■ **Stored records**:
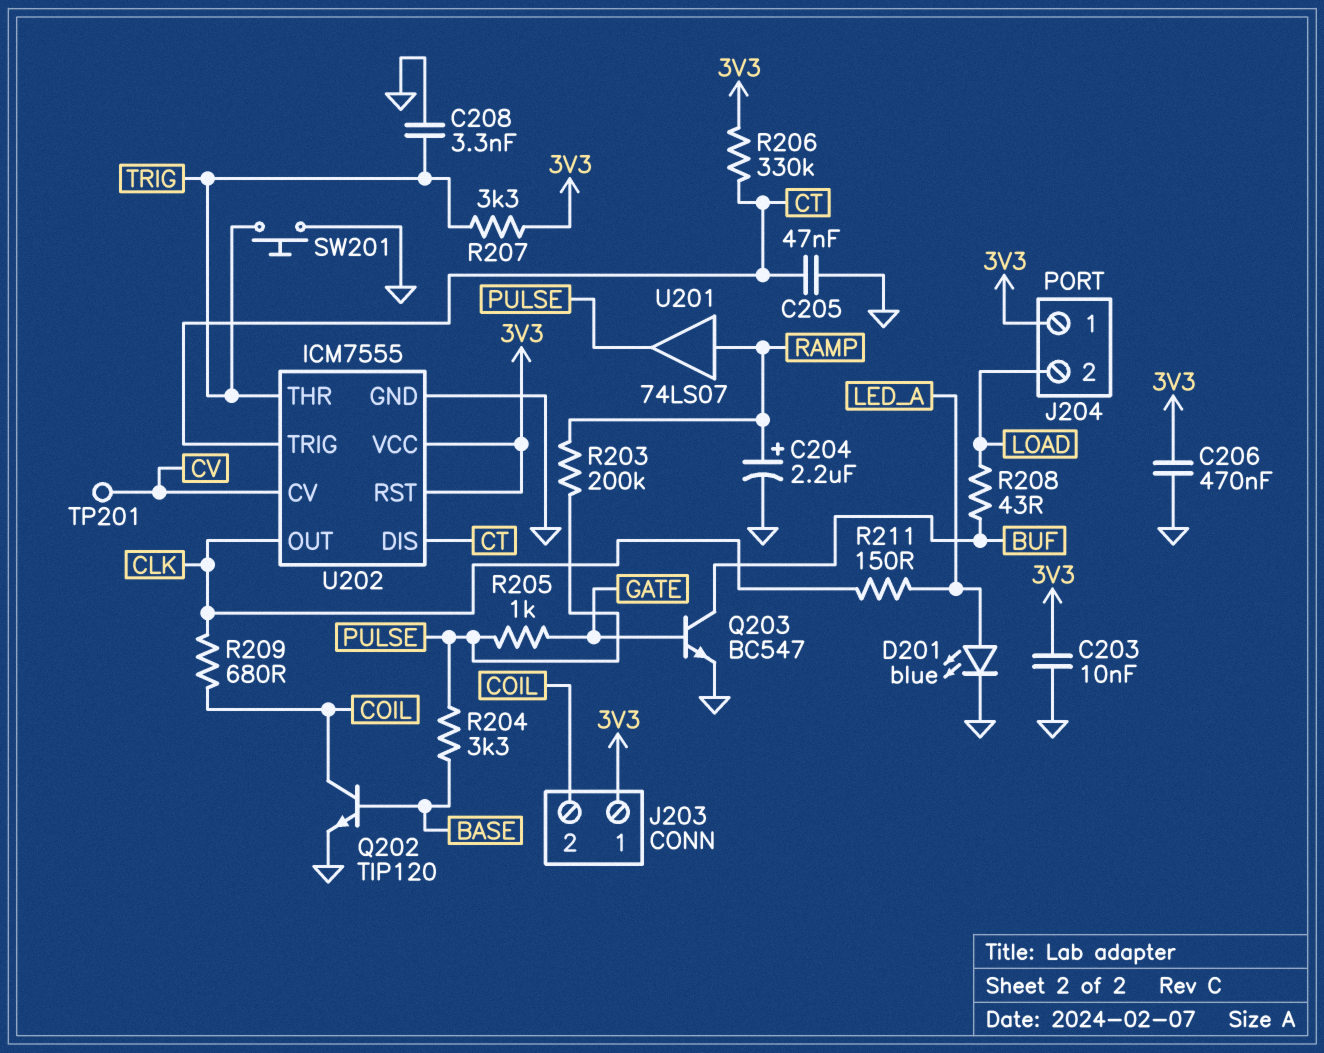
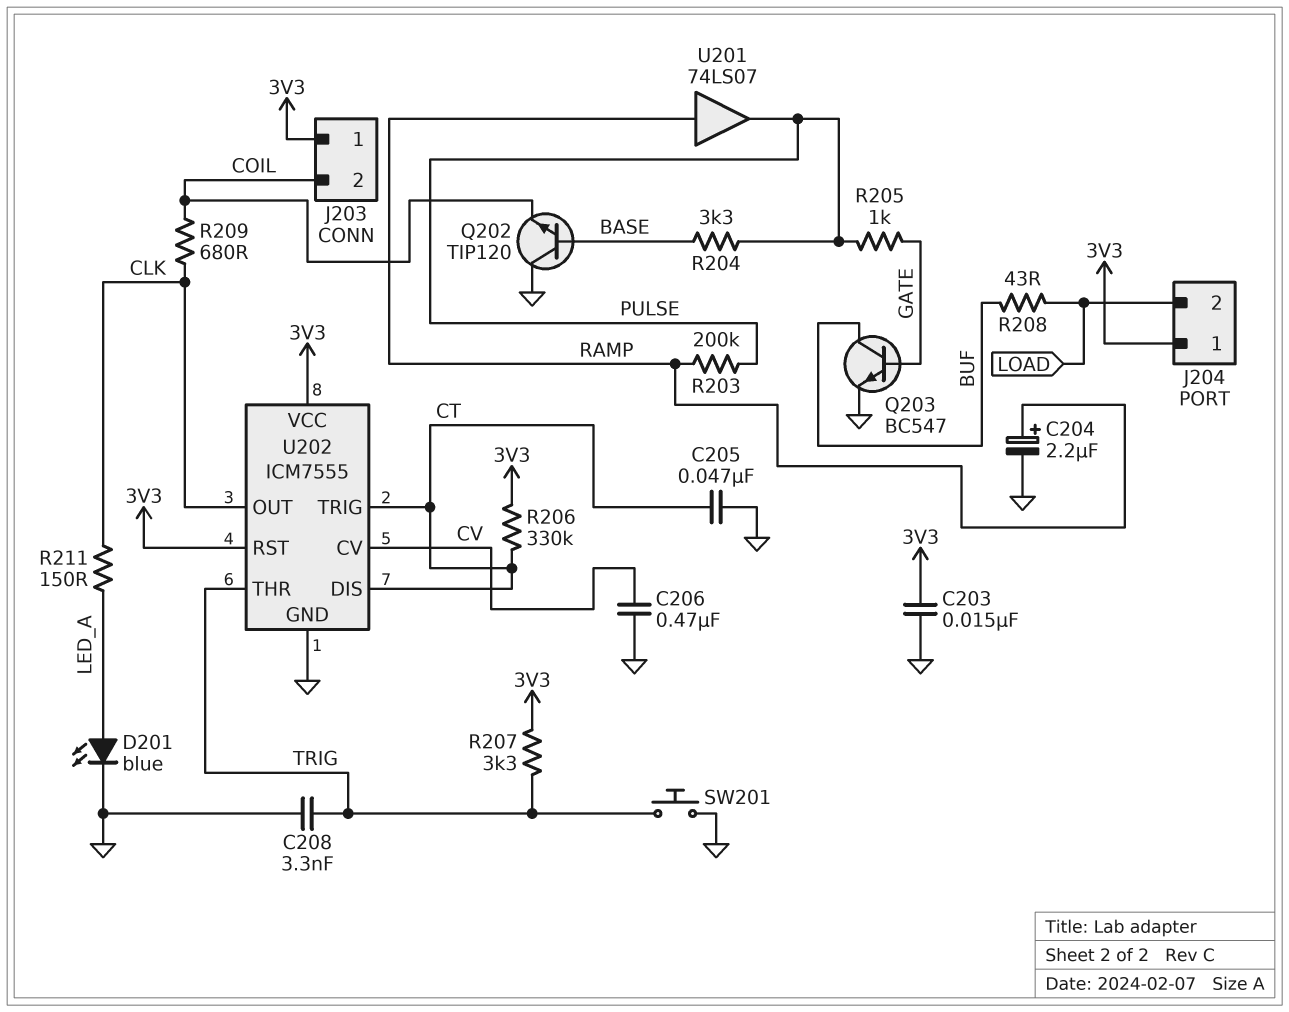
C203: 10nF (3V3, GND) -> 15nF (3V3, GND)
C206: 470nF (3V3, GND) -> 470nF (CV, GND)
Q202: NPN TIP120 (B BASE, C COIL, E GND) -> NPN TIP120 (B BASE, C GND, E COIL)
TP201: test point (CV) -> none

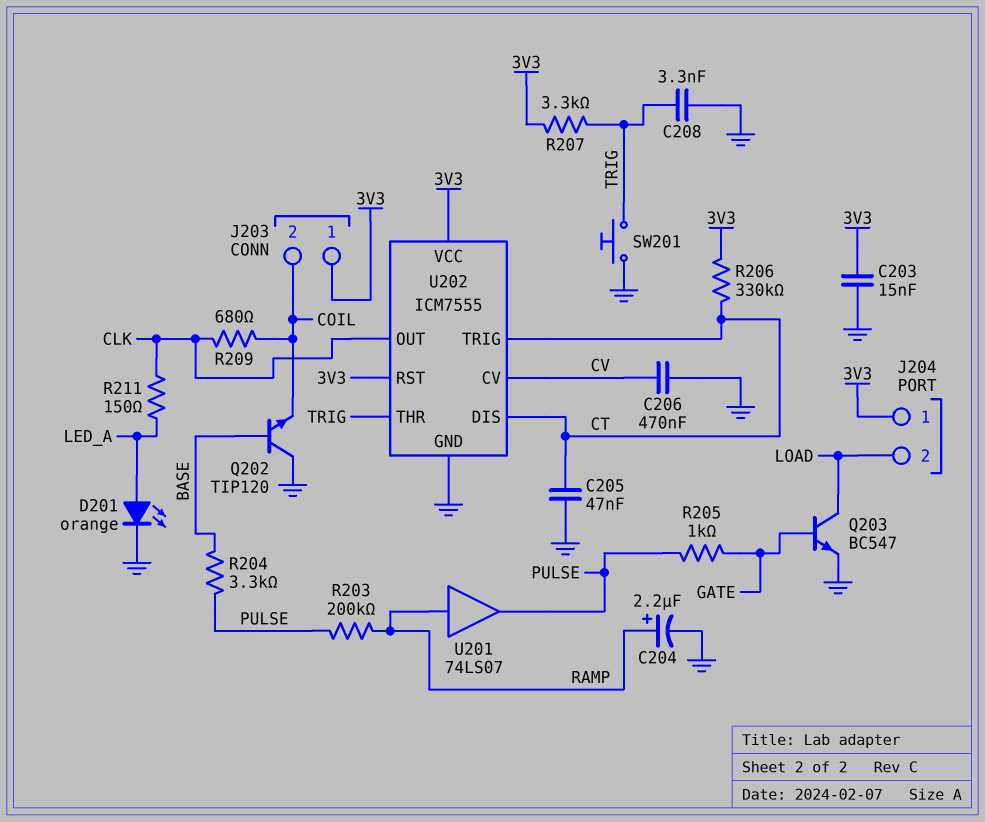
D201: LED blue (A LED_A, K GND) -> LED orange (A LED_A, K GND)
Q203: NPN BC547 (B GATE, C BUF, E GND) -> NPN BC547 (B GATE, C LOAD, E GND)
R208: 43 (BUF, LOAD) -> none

■ **PROBLEM TO WORK ON**: Locate the word "LOAD" in the records and collect each line it appears in.

■ **SOLUTION FOR THIS EXERCISE**:
Q203: NPN BC547 (B GATE, C BUF, E GND) -> NPN BC547 (B GATE, C LOAD, E GND)
R208: 43 (BUF, LOAD) -> none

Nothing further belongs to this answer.